__Entries supplied__:
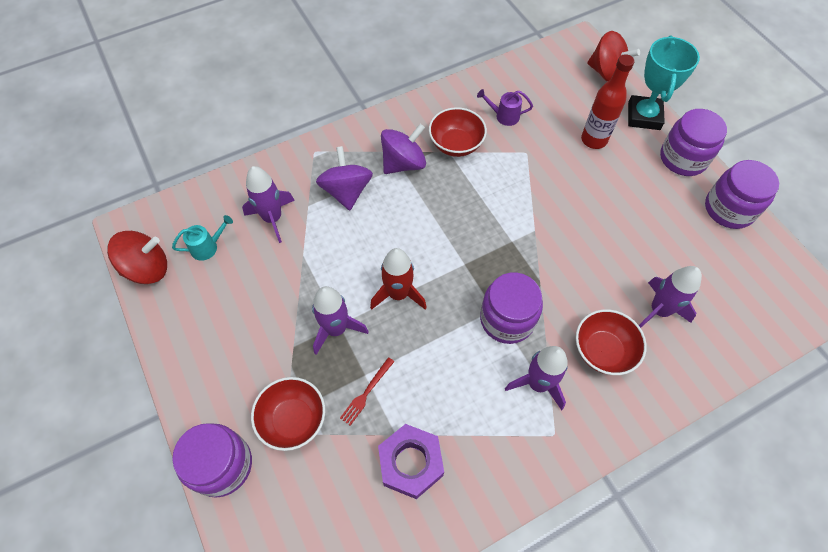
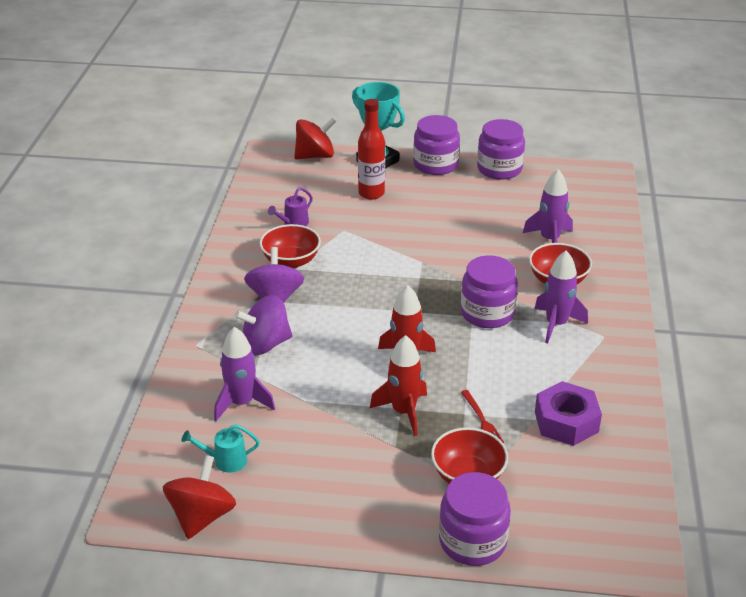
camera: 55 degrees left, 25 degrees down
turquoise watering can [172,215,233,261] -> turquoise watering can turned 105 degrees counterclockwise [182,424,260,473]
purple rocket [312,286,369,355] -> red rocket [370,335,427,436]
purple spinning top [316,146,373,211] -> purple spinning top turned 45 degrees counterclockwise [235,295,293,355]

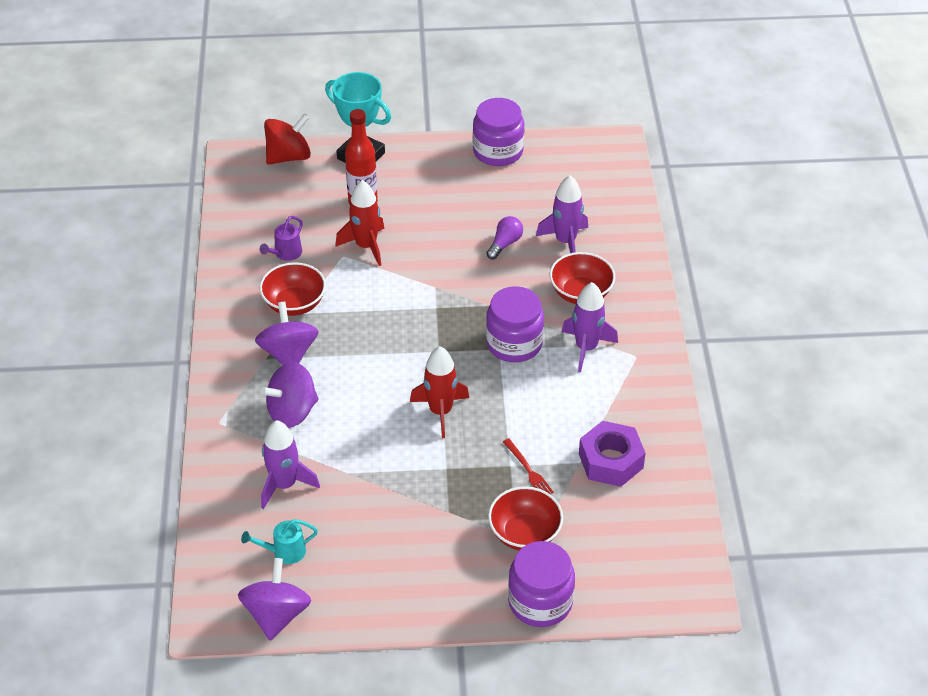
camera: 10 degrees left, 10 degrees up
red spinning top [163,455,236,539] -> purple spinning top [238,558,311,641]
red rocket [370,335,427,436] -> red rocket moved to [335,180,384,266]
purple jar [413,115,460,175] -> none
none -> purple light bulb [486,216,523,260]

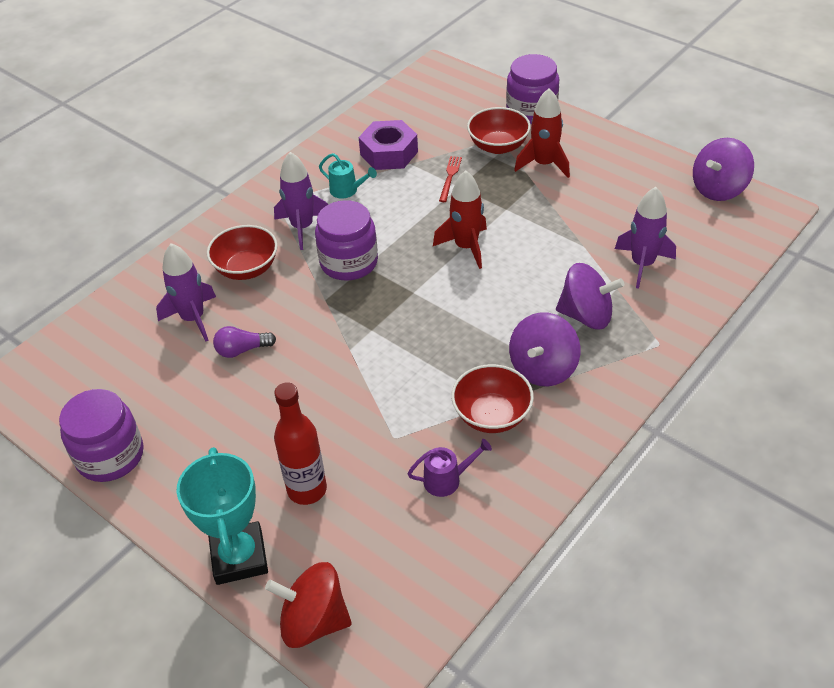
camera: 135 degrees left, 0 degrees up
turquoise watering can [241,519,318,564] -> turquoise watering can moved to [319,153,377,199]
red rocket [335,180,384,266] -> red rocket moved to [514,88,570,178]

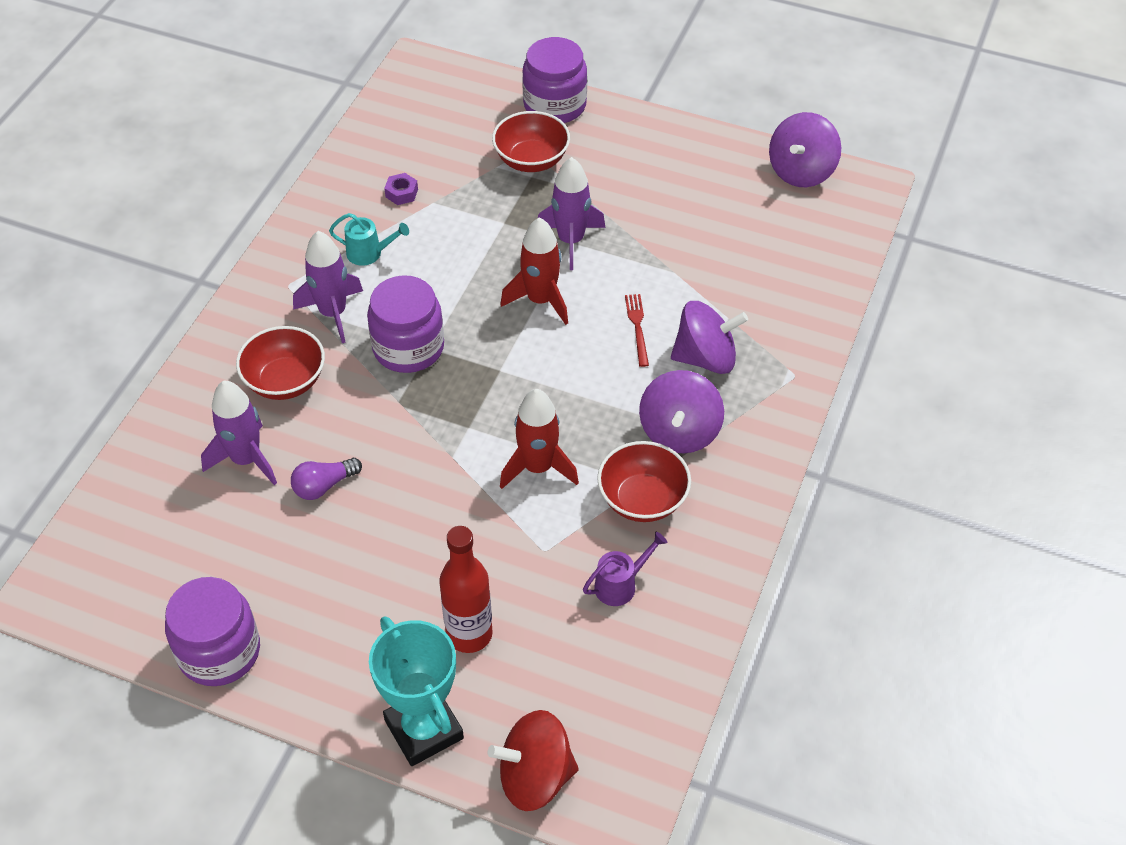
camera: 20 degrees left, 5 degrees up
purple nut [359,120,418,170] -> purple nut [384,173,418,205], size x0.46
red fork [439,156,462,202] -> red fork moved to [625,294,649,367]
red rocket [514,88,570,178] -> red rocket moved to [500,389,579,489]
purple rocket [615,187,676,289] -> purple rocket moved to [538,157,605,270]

__Your goal__: Only the listing above, set down exactly and without pictures, belongs in the answer.

__Exercise result__:
camera: 55 degrees left, 25 degrees down
turquoise watering can [172,215,233,261] -> turquoise watering can turned 105 degrees counterclockwise [182,424,260,473]
purple rocket [312,286,369,355] -> red rocket [370,335,427,436]
purple spinning top [316,146,373,211] -> purple spinning top turned 45 degrees counterclockwise [235,295,293,355]

camera: 10 degrees left, 10 degrees up
red spinning top [163,455,236,539] -> purple spinning top [238,558,311,641]
red rocket [370,335,427,436] -> red rocket moved to [335,180,384,266]
purple jar [413,115,460,175] -> none
none -> purple light bulb [486,216,523,260]

camera: 135 degrees left, 0 degrees up
turquoise watering can [241,519,318,564] -> turquoise watering can moved to [319,153,377,199]
red rocket [335,180,384,266] -> red rocket moved to [514,88,570,178]

camera: 20 degrees left, 5 degrees up
purple nut [359,120,418,170] -> purple nut [384,173,418,205], size x0.46
red fork [439,156,462,202] -> red fork moved to [625,294,649,367]
red rocket [514,88,570,178] -> red rocket moved to [500,389,579,489]
purple rocket [615,187,676,289] -> purple rocket moved to [538,157,605,270]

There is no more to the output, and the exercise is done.